» Work to be completed:
In the records that follow, skip the pictures and print everything else exactly.

» Extracted material:
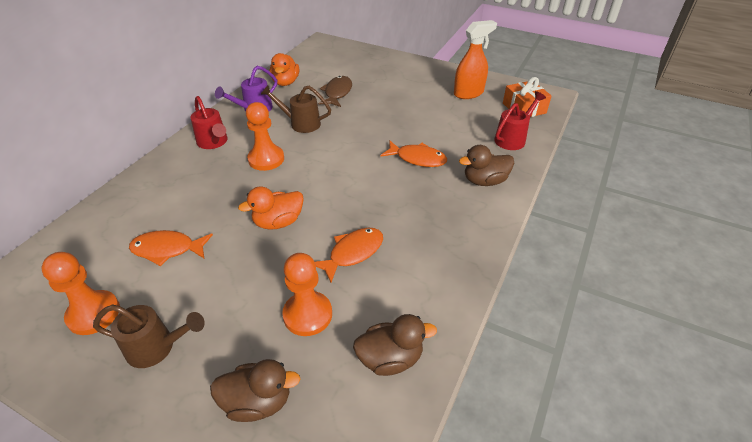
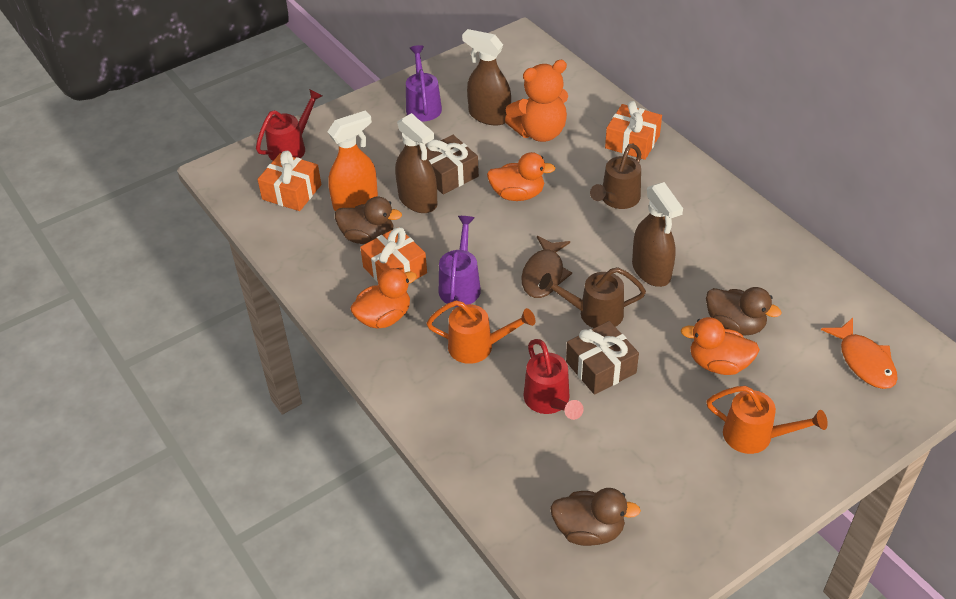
brown gift: 0 -> 2
brown spray bottle: 0 -> 3
orange duck: 2 -> 3
orange fish: 3 -> 1
orange gift: 1 -> 3
orange pawn: 3 -> 0
orange teddy bear: 0 -> 1
orange watering can: 0 -> 2
purple watering can: 1 -> 2

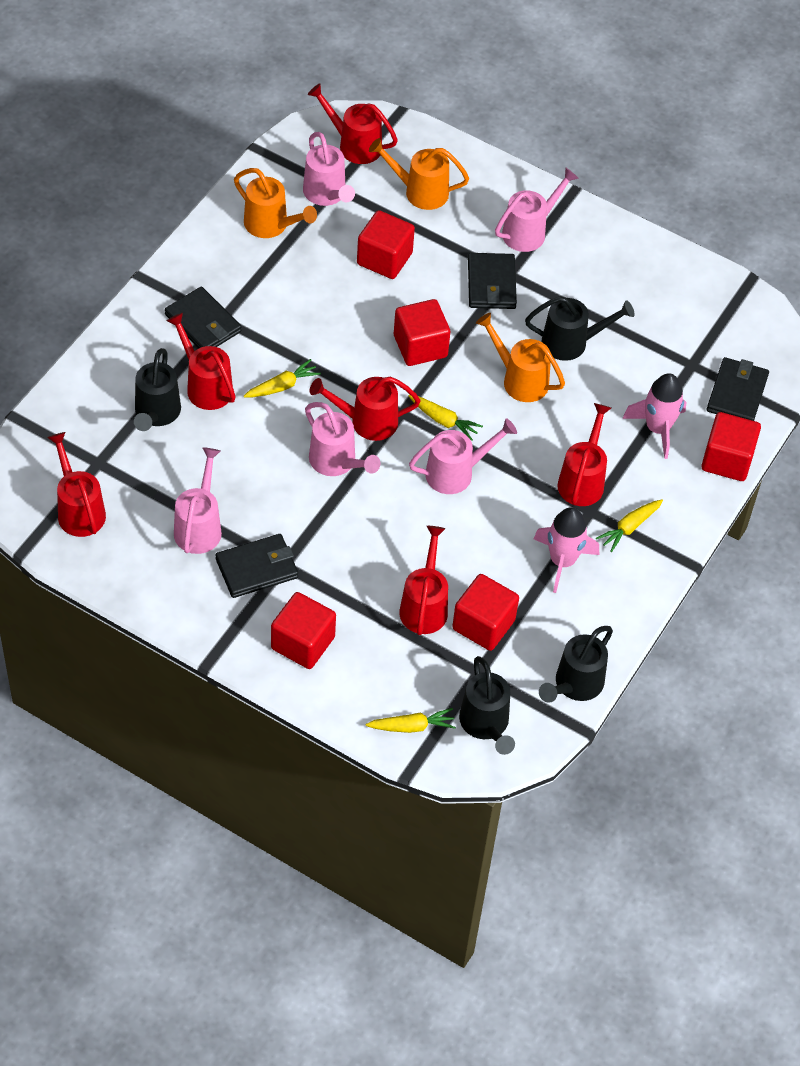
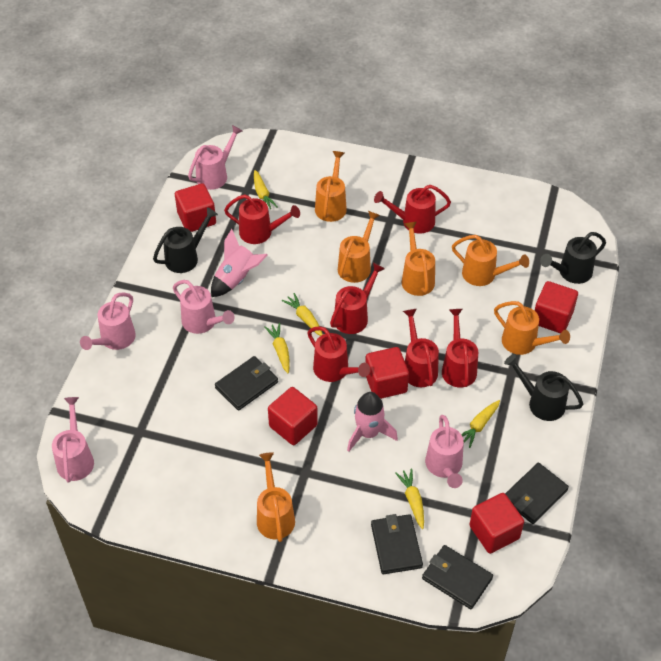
black watering can: 4 -> 3
orange watering can: 3 -> 6
yellow carrot: 4 -> 5

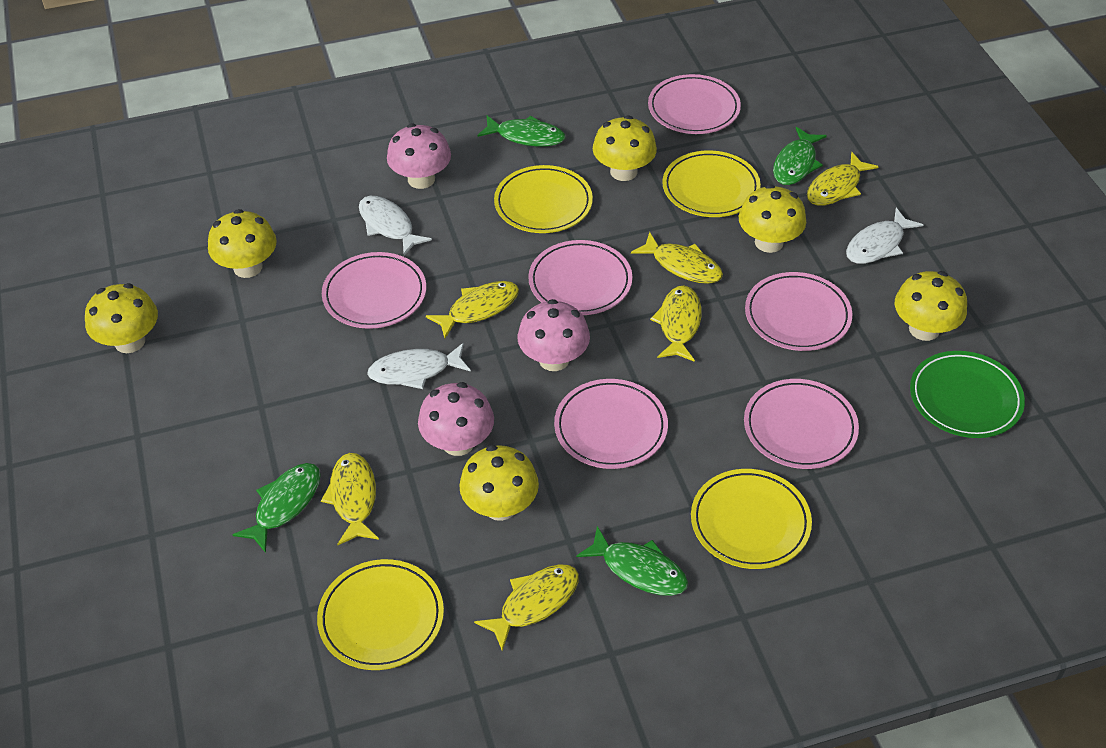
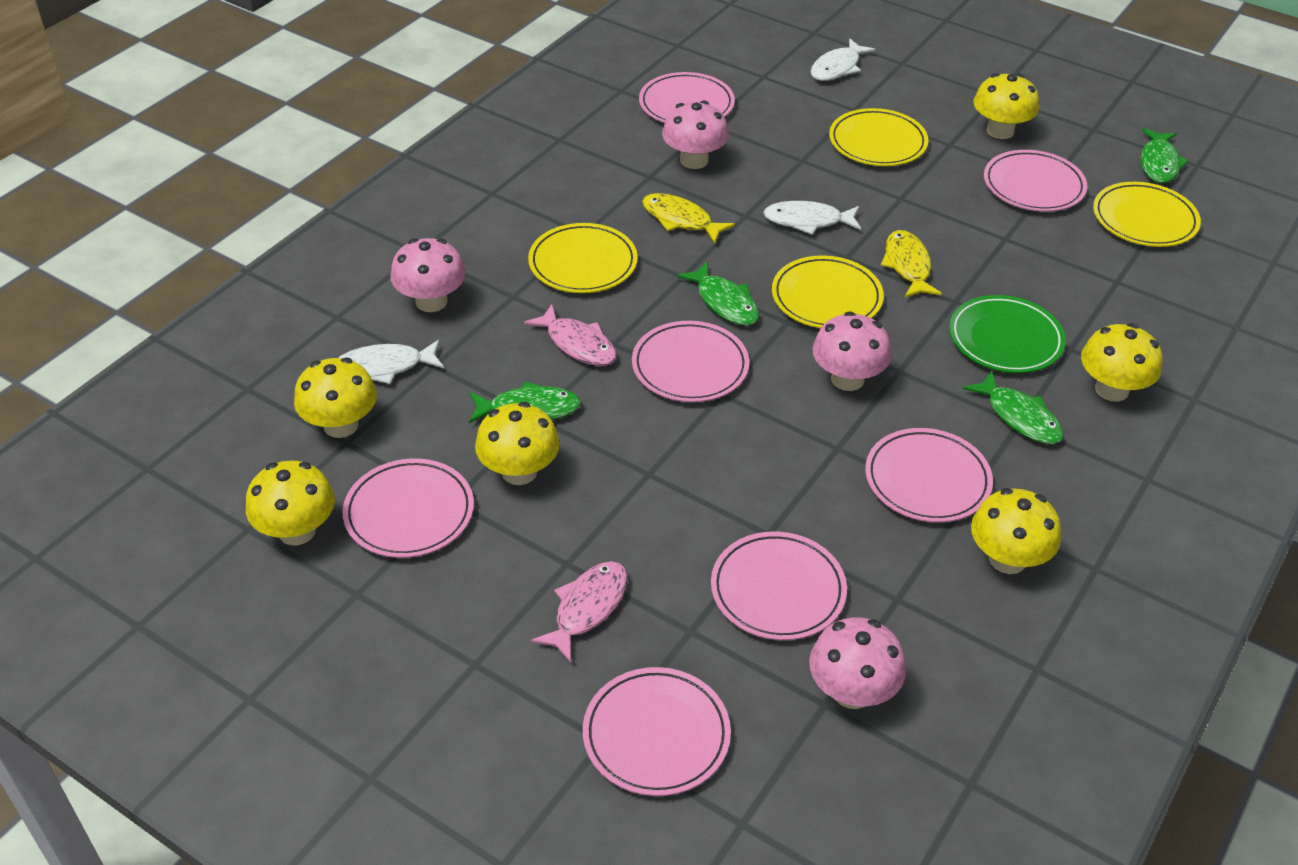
pink fish: 0 -> 2
pink mushroom: 3 -> 4
pink plate: 6 -> 7
yellow fish: 6 -> 2

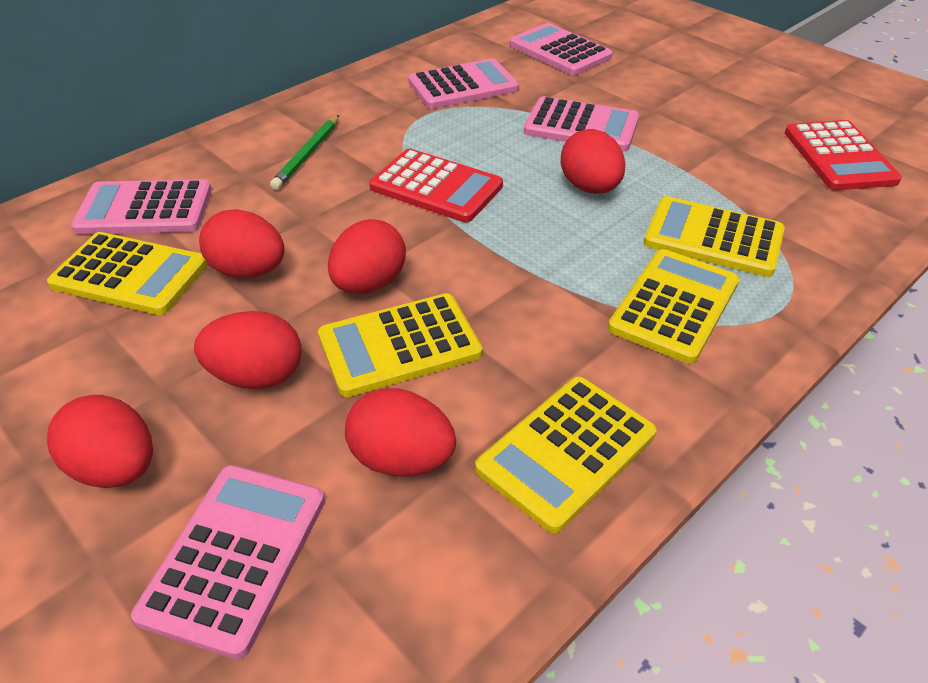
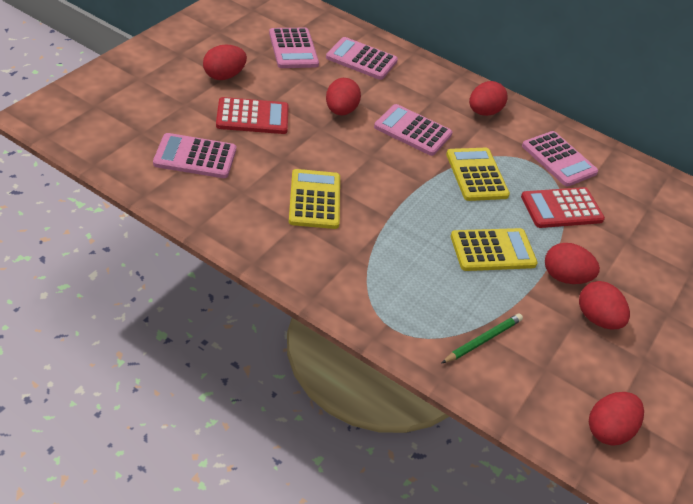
yellow calculator: 5 -> 3

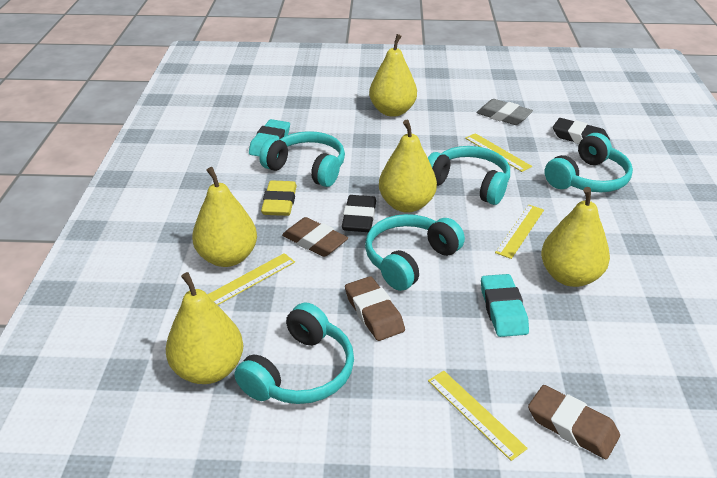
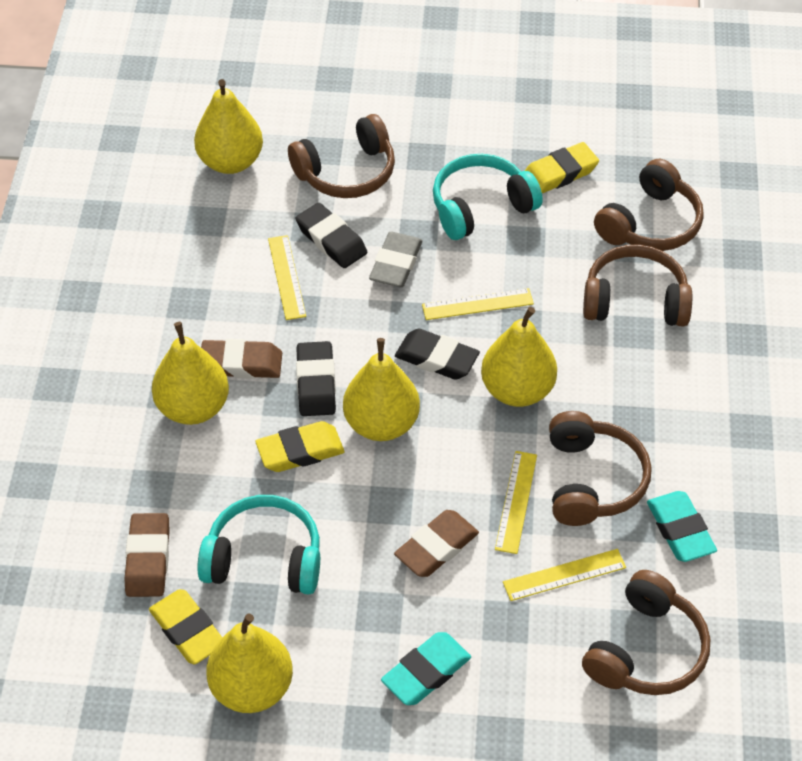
black eraser: 2 -> 3
brown headphones: 0 -> 5
turquoise headphones: 5 -> 2
yellow eraser: 1 -> 3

» Answer below:
brown gift: 0 -> 2
brown spray bottle: 0 -> 3
orange duck: 2 -> 3
orange fish: 3 -> 1
orange gift: 1 -> 3
orange pawn: 3 -> 0
orange teddy bear: 0 -> 1
orange watering can: 0 -> 2
purple watering can: 1 -> 2

black watering can: 4 -> 3
orange watering can: 3 -> 6
yellow carrot: 4 -> 5

pink fish: 0 -> 2
pink mushroom: 3 -> 4
pink plate: 6 -> 7
yellow fish: 6 -> 2

yellow calculator: 5 -> 3

black eraser: 2 -> 3
brown headphones: 0 -> 5
turquoise headphones: 5 -> 2
yellow eraser: 1 -> 3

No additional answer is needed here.